PROVIDED DATA:
────────────────────────────────────────

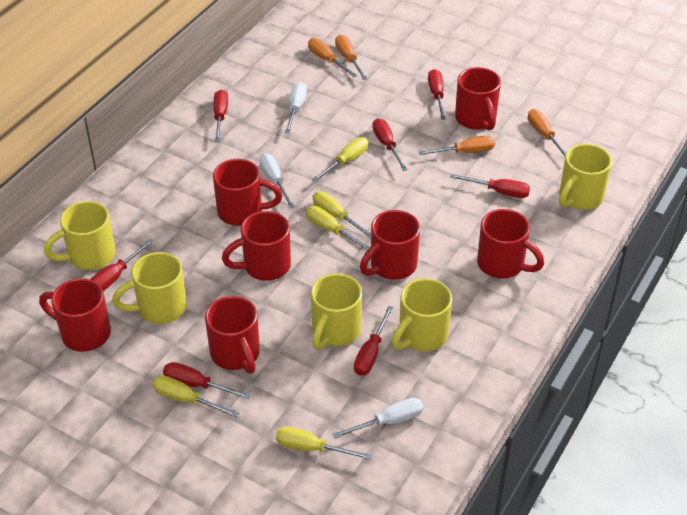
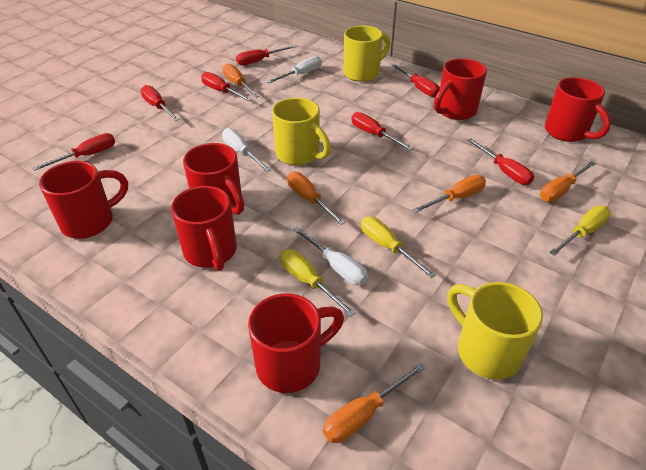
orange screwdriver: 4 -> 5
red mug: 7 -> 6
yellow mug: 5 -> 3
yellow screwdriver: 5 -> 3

────────────────────────────────────────

TASK TO COMPLETE:
From the listing above, return every line that contains the word "screwdriver".

ANSWER BELOW:
orange screwdriver: 4 -> 5
yellow screwdriver: 5 -> 3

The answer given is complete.